● Provided records:
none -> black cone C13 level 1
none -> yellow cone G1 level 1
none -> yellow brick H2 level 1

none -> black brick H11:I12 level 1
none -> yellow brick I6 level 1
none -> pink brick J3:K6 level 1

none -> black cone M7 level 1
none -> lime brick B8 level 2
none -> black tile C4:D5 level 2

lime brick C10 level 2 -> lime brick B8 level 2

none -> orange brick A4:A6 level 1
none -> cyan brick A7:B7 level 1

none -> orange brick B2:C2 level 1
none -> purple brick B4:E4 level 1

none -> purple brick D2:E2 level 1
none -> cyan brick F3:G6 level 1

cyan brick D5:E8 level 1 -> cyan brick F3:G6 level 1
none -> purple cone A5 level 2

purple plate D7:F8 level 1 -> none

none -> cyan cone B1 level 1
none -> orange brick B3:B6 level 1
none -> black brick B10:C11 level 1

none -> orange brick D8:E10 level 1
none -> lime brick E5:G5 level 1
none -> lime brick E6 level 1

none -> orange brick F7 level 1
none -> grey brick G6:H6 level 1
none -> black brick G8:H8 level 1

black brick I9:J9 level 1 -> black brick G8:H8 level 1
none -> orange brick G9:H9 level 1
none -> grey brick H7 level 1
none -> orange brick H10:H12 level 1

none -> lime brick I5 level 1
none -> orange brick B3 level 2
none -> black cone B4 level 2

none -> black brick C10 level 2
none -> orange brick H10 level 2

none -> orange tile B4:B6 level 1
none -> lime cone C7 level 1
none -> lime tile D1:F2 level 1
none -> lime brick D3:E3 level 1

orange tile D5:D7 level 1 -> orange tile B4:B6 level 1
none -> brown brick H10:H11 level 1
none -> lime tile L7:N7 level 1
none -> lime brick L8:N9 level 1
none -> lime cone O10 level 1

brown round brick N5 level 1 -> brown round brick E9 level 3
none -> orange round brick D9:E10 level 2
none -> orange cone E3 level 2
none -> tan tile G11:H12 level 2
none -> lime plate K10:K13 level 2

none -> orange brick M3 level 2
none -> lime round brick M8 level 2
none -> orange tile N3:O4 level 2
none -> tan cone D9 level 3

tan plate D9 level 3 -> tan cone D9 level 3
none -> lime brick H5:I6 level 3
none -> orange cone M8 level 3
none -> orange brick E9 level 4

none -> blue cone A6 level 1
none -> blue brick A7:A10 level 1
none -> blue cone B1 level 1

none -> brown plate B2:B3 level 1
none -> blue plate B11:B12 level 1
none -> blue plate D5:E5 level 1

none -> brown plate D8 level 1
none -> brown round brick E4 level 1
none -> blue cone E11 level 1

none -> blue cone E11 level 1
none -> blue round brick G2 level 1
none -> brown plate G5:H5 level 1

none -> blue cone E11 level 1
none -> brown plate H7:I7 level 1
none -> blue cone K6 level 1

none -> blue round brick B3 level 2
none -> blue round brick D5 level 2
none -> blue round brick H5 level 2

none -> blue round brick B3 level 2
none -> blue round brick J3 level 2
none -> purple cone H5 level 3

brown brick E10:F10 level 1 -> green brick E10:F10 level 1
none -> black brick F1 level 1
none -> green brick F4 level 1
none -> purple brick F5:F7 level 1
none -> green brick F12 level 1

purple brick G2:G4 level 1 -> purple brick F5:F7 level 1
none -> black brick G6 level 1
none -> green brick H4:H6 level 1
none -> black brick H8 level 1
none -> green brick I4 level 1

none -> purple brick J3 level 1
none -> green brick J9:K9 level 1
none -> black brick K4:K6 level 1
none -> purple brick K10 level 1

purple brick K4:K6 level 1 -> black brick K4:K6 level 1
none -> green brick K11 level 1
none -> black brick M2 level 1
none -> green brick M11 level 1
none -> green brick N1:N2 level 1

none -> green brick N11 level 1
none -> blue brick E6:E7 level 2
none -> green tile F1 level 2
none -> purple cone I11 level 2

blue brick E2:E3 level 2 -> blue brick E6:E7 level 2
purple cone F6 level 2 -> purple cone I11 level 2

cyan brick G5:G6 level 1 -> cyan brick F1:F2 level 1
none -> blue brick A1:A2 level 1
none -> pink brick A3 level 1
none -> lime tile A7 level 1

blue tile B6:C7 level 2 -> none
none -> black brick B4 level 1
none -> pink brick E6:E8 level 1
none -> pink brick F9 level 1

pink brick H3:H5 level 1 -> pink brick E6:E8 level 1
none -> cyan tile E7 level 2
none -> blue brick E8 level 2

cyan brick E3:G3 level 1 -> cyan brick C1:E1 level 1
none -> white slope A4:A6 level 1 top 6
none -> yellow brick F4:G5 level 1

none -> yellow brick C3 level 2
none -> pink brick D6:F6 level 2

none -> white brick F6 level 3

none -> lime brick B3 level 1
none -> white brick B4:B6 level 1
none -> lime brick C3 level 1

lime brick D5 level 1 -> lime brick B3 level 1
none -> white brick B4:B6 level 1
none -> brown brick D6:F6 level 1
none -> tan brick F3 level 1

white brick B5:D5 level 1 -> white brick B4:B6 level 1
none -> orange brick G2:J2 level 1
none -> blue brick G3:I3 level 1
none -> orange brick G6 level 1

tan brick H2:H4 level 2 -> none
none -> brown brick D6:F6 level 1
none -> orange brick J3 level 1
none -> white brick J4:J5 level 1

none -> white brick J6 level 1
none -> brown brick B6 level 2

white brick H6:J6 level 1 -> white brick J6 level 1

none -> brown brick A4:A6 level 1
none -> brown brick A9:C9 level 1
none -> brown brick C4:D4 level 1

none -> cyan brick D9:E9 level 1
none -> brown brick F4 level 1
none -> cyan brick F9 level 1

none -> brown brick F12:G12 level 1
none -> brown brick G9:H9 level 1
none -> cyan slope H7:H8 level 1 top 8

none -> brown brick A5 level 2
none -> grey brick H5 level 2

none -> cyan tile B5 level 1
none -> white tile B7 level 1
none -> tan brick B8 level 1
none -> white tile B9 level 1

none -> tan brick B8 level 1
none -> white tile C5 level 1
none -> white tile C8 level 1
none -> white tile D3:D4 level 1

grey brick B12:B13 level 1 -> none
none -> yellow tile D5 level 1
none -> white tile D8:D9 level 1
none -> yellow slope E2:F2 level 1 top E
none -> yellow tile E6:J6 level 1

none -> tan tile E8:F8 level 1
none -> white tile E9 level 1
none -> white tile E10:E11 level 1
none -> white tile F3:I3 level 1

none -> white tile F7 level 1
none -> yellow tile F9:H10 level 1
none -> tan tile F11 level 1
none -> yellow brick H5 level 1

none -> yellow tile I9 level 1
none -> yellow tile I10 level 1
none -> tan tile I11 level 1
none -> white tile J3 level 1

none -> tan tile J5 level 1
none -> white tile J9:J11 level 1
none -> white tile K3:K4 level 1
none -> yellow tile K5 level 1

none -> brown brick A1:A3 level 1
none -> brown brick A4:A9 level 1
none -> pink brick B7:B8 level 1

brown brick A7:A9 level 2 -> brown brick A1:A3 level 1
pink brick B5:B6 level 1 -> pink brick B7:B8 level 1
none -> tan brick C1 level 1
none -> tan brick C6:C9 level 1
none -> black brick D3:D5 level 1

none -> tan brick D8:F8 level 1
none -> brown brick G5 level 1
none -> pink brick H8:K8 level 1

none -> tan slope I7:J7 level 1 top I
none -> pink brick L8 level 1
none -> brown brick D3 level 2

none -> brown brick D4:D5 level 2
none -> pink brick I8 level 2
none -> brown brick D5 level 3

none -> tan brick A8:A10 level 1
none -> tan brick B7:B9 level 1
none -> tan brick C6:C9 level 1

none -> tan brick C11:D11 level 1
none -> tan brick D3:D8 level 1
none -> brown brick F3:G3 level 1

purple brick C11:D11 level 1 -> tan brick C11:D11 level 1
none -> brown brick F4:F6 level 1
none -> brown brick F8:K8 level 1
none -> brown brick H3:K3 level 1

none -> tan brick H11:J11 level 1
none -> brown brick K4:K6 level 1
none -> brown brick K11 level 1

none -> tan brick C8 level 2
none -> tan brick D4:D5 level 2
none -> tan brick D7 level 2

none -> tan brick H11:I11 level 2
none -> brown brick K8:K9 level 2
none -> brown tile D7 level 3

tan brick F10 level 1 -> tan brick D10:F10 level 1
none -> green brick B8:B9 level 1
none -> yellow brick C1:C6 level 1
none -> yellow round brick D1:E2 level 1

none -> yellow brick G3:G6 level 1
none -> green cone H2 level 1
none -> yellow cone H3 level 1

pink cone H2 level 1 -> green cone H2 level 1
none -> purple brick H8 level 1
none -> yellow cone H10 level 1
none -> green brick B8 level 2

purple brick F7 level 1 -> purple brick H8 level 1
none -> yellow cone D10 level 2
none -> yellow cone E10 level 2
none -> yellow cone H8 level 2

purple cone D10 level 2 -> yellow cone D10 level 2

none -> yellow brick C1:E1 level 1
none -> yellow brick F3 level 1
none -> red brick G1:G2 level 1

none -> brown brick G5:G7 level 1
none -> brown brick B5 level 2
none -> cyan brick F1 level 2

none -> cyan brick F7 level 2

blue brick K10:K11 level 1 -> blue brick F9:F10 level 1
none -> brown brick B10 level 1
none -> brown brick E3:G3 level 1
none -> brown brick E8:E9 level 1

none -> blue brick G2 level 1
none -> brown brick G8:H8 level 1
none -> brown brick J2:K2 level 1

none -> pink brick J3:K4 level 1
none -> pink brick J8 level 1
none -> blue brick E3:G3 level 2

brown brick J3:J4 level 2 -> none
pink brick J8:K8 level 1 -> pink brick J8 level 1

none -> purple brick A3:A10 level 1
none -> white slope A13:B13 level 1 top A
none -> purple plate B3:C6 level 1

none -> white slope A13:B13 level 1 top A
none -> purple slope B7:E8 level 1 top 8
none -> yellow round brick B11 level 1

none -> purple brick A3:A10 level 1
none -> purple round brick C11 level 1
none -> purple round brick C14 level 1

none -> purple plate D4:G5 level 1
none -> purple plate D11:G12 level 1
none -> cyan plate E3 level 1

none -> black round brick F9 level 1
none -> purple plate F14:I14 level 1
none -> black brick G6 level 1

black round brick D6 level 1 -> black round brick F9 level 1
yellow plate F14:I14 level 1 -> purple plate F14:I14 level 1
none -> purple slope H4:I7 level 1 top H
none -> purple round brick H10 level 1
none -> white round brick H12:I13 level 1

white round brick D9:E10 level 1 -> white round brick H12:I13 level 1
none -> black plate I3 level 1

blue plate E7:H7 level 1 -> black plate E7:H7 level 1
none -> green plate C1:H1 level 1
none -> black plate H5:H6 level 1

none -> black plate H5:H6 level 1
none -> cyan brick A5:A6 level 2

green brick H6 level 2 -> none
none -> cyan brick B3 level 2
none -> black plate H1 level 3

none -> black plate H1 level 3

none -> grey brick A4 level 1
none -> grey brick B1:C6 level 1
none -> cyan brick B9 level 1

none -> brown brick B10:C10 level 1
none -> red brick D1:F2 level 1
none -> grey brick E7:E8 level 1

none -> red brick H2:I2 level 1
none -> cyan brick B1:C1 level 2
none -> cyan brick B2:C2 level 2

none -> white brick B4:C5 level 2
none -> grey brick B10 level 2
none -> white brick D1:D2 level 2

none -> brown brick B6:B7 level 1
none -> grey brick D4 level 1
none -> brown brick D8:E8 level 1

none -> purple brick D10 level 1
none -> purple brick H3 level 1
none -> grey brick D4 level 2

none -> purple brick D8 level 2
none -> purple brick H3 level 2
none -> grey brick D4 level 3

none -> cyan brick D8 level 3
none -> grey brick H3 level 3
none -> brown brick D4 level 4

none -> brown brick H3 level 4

● Assigned task:
Please give back the records exactly as written, beginning at the first line and including the line that holds "black brick I9:J9" as the last.

● Answer section:
none -> black cone C13 level 1
none -> yellow cone G1 level 1
none -> yellow brick H2 level 1

none -> black brick H11:I12 level 1
none -> yellow brick I6 level 1
none -> pink brick J3:K6 level 1

none -> black cone M7 level 1
none -> lime brick B8 level 2
none -> black tile C4:D5 level 2

lime brick C10 level 2 -> lime brick B8 level 2

none -> orange brick A4:A6 level 1
none -> cyan brick A7:B7 level 1

none -> orange brick B2:C2 level 1
none -> purple brick B4:E4 level 1

none -> purple brick D2:E2 level 1
none -> cyan brick F3:G6 level 1

cyan brick D5:E8 level 1 -> cyan brick F3:G6 level 1
none -> purple cone A5 level 2

purple plate D7:F8 level 1 -> none

none -> cyan cone B1 level 1
none -> orange brick B3:B6 level 1
none -> black brick B10:C11 level 1

none -> orange brick D8:E10 level 1
none -> lime brick E5:G5 level 1
none -> lime brick E6 level 1

none -> orange brick F7 level 1
none -> grey brick G6:H6 level 1
none -> black brick G8:H8 level 1

black brick I9:J9 level 1 -> black brick G8:H8 level 1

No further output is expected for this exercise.